- _Collected material_:
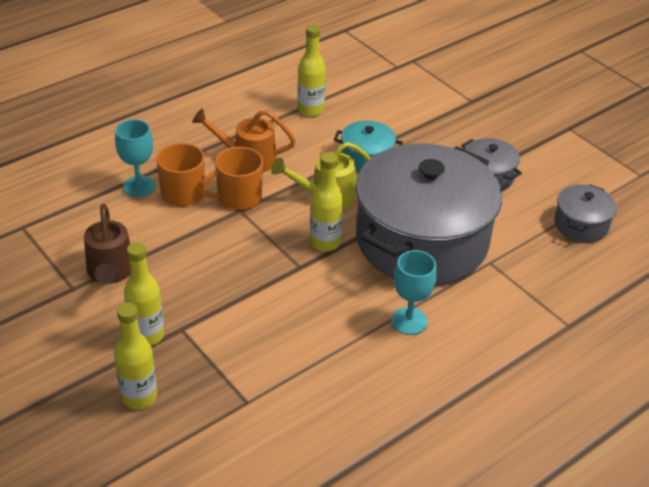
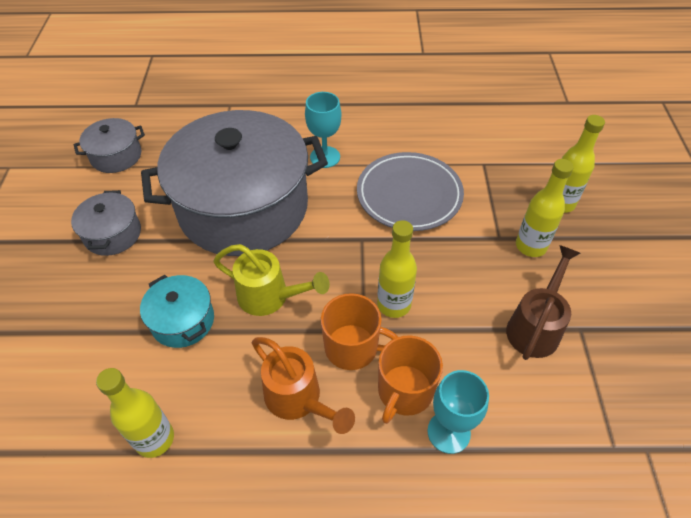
camera: 140 degrees left, 10 degrees up
(294, 326) = (409, 195): none -> grey plate
(325, 242) = (320, 249): yellow bottle -> yellow bottle (394, 305)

- _What the task requires_: Do not include the images; transcribe the rest of the listing exactly.

- _Expected answer_:
camera: 140 degrees left, 10 degrees up
(294, 326) = (409, 195): none -> grey plate
(325, 242) = (320, 249): yellow bottle -> yellow bottle (394, 305)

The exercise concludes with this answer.